To-do item: Going through the data below, copy out each line where the word "counterclockwise" shows up.

[Scene comparison data]
★ ★ ★ ★

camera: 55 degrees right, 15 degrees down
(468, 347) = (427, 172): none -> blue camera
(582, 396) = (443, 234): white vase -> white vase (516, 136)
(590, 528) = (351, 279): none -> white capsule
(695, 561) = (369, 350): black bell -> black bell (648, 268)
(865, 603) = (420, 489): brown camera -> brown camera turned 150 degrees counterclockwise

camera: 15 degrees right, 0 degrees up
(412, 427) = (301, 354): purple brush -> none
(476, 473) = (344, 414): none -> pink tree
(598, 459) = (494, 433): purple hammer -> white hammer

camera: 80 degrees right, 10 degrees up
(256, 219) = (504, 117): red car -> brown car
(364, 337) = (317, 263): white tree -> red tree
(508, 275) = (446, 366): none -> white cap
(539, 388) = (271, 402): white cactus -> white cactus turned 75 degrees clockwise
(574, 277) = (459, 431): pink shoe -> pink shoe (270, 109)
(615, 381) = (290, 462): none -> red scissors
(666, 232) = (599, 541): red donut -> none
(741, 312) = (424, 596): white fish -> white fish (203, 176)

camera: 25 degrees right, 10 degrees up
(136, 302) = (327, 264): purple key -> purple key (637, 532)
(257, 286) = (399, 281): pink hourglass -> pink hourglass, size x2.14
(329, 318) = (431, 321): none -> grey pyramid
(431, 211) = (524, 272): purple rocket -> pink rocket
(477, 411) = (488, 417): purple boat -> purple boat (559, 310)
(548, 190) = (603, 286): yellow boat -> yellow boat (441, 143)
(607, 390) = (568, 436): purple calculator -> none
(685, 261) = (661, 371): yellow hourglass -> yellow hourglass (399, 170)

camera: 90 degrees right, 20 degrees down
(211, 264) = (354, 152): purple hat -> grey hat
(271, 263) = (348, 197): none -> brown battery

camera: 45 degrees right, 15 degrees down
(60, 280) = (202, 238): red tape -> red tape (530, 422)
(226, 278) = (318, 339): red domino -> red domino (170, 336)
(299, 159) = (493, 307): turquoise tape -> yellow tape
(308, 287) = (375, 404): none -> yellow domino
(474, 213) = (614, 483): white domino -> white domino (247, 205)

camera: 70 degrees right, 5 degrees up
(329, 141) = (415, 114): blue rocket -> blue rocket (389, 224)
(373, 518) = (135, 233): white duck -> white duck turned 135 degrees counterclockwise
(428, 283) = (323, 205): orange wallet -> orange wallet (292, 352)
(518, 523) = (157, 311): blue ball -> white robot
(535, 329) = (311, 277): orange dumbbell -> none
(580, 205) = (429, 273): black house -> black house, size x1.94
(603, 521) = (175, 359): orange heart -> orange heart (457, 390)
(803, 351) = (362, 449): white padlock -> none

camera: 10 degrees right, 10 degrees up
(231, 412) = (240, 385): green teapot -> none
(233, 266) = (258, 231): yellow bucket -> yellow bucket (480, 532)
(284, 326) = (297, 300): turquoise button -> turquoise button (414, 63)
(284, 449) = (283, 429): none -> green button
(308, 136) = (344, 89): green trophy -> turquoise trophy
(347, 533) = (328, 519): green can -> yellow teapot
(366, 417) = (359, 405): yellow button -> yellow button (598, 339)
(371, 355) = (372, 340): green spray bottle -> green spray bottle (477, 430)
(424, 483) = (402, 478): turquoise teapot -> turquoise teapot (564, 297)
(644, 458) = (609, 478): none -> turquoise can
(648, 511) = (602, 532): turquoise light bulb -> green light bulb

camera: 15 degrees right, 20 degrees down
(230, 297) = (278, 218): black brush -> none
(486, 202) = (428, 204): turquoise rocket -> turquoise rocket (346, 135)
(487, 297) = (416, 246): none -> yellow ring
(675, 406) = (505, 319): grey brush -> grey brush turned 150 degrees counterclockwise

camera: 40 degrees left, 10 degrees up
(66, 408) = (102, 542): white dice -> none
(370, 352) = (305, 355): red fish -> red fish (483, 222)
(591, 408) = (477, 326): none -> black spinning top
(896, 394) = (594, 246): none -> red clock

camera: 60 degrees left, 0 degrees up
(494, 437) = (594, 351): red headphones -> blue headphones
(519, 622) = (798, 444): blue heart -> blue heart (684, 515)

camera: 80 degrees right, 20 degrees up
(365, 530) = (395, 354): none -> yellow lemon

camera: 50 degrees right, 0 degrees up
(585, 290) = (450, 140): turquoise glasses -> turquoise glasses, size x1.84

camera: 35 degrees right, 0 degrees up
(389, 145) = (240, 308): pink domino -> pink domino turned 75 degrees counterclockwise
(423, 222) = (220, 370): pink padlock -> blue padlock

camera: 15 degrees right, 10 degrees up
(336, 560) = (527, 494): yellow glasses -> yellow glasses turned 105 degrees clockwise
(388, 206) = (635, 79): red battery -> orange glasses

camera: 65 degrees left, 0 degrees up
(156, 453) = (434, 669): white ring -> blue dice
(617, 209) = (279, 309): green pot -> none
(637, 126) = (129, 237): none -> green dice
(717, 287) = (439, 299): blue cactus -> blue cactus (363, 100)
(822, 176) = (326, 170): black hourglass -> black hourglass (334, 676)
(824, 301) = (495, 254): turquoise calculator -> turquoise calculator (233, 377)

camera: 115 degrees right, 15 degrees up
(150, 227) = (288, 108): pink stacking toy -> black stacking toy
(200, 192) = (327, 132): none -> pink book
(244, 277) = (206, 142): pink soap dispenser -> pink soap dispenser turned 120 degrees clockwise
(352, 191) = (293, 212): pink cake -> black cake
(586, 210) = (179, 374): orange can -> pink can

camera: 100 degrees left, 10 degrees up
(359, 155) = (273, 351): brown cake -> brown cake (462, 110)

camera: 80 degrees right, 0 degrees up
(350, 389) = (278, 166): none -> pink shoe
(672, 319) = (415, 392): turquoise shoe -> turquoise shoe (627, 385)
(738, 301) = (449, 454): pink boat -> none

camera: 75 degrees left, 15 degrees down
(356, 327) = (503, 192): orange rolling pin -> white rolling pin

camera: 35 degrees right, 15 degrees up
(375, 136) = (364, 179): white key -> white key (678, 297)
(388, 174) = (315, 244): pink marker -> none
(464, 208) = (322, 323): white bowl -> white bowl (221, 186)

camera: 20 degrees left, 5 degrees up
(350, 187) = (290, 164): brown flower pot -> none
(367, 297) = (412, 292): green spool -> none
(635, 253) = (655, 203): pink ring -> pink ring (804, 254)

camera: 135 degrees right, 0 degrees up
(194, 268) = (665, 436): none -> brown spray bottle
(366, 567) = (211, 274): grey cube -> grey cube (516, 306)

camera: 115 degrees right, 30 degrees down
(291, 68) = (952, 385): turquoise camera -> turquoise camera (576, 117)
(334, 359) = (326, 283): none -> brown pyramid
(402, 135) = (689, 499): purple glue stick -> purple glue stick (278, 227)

★ ★ ★ ★

Response to this exercise:
(865, 603) = (420, 489): brown camera -> brown camera turned 150 degrees counterclockwise
(373, 518) = (135, 233): white duck -> white duck turned 135 degrees counterclockwise
(675, 406) = (505, 319): grey brush -> grey brush turned 150 degrees counterclockwise
(389, 145) = (240, 308): pink domino -> pink domino turned 75 degrees counterclockwise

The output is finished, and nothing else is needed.